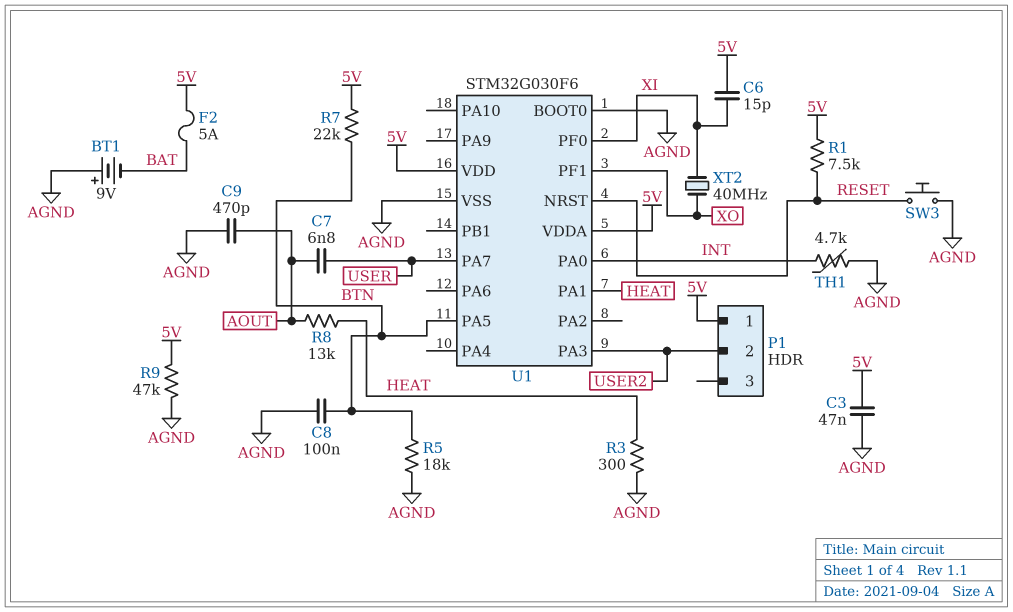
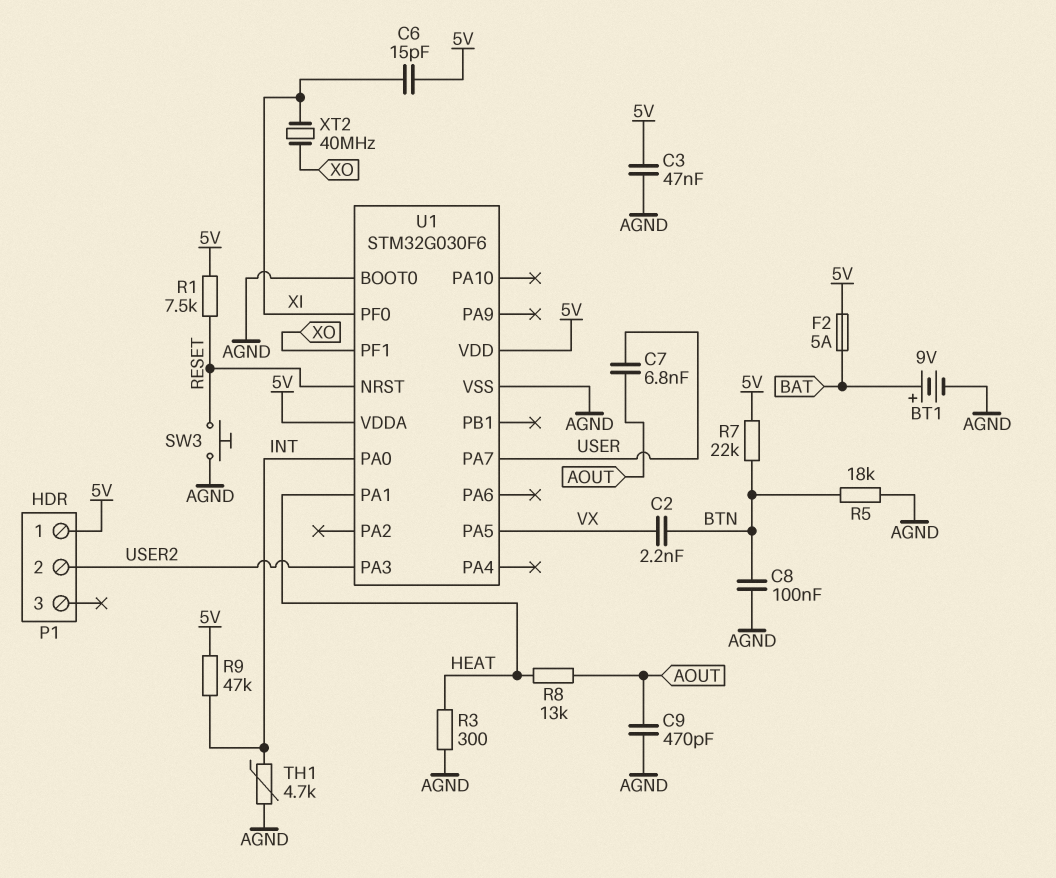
BT1: 9V (plus AGND, minus BAT) -> 9V (plus BAT, minus AGND)
C2: none -> 2.2nF (BTN, VX)
R9: 47k (5V, AGND) -> 47k (5V, INT)
U1 pin PA5: BTN -> VX

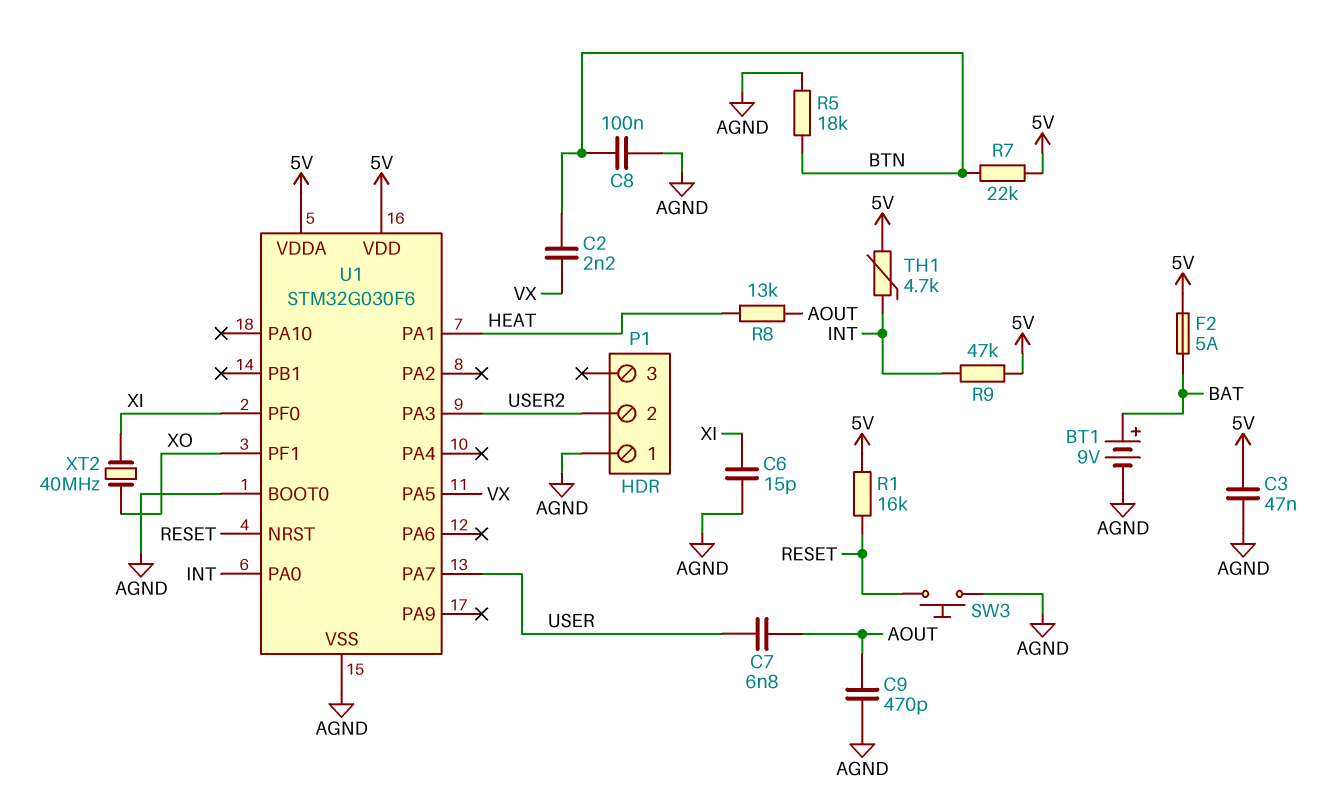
C6: 15pF (5V, XI) -> 15pF (AGND, XI)
P1 pin 1: 5V -> AGND
R1: 7.5k (5V, RESET) -> 16k (5V, RESET)
R3: 300 (AGND, HEAT) -> none
TH1: 4.7k (AGND, INT) -> 4.7k (5V, INT)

## ASSIGNED TASK
Working from the entries above, return all lines that contain "AGND".

## ANSWER BOX
BT1: 9V (plus AGND, minus BAT) -> 9V (plus BAT, minus AGND)
R9: 47k (5V, AGND) -> 47k (5V, INT)
C6: 15pF (5V, XI) -> 15pF (AGND, XI)
P1 pin 1: 5V -> AGND
R3: 300 (AGND, HEAT) -> none
TH1: 4.7k (AGND, INT) -> 4.7k (5V, INT)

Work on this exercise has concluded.